>>>>

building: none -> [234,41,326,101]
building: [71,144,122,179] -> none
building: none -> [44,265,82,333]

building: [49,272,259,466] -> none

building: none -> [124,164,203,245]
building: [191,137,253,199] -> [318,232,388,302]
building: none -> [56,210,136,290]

<<<<
>>>>

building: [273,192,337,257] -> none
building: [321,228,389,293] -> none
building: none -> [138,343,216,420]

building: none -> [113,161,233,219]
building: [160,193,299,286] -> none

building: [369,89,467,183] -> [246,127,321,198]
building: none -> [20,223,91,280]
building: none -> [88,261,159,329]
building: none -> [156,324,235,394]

<<<<
>>>>

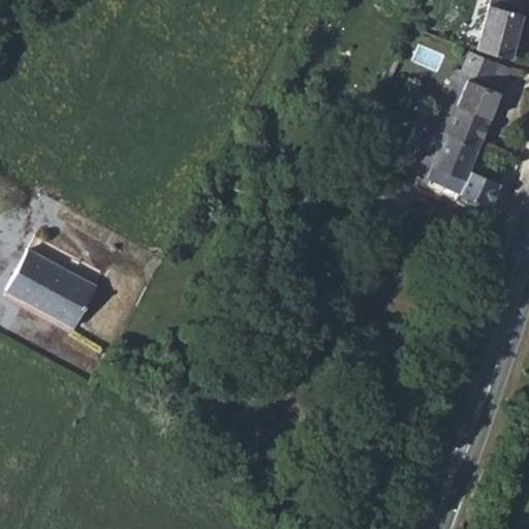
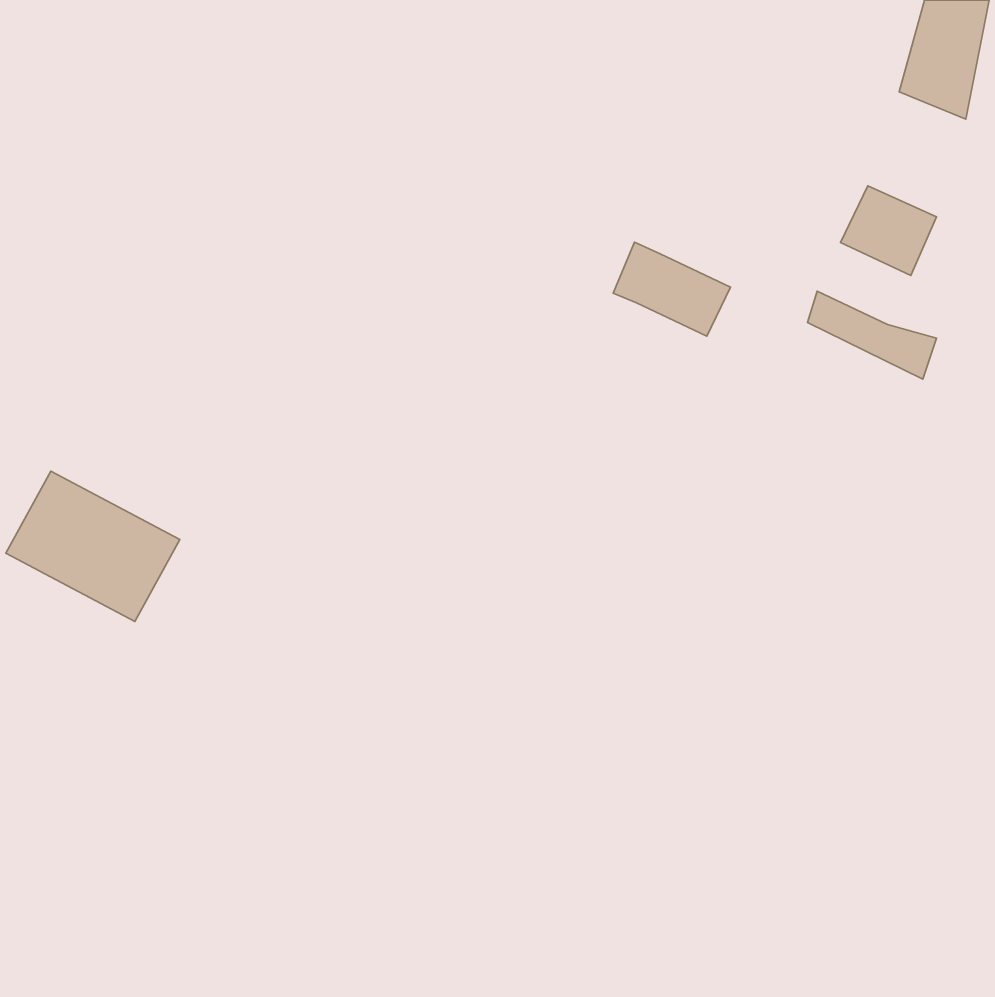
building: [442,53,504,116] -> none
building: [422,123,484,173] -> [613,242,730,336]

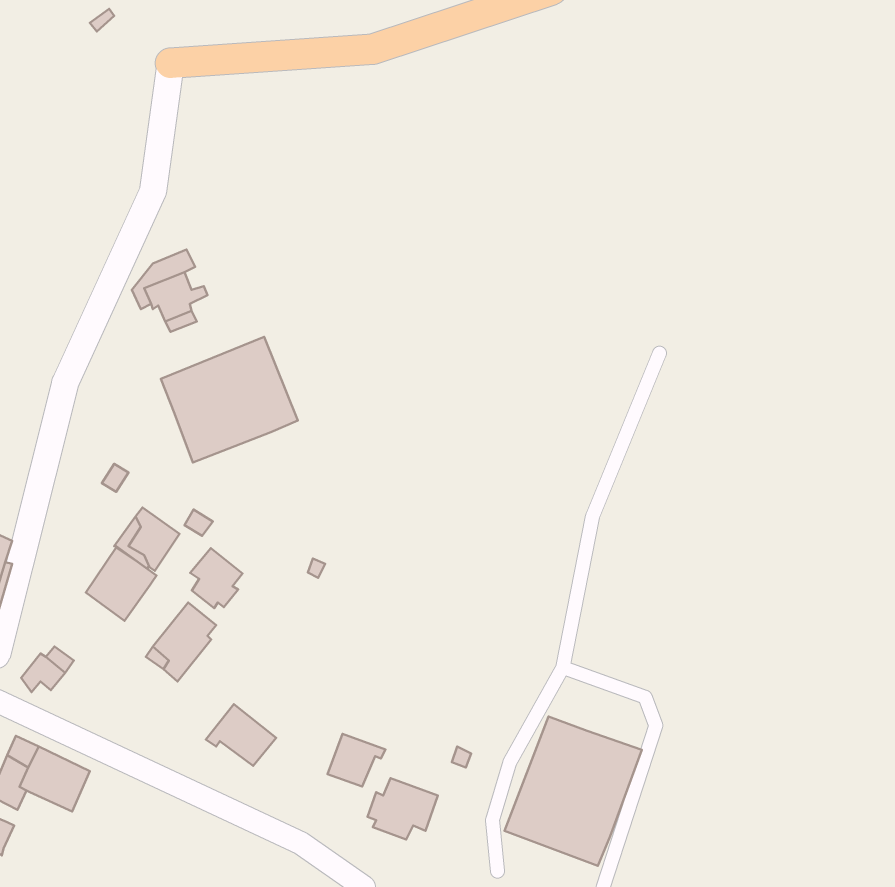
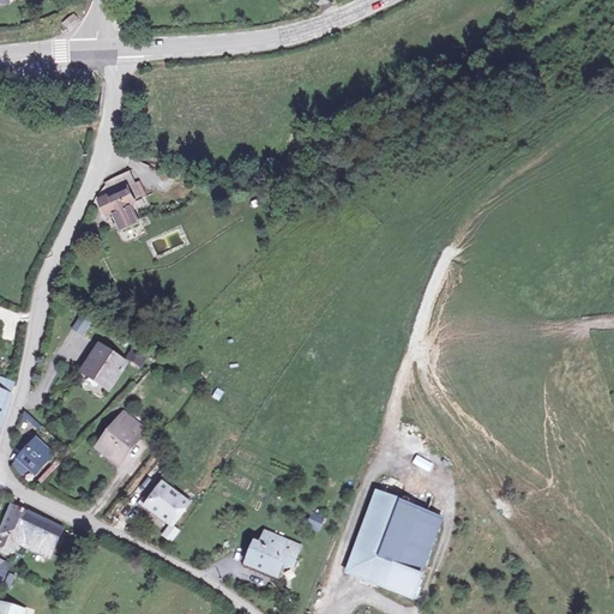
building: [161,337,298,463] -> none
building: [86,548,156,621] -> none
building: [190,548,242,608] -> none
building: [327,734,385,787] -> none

<<<<

Task to carry out =>
Write out exactly the lines above between the line with "building: [71,144,122,179] -> none" and the line with "building: none -> [56,210,136,290]", inclusive, and nothing beyond them.

The answer =>
building: [71,144,122,179] -> none
building: none -> [44,265,82,333]

building: [49,272,259,466] -> none

building: none -> [124,164,203,245]
building: [191,137,253,199] -> [318,232,388,302]
building: none -> [56,210,136,290]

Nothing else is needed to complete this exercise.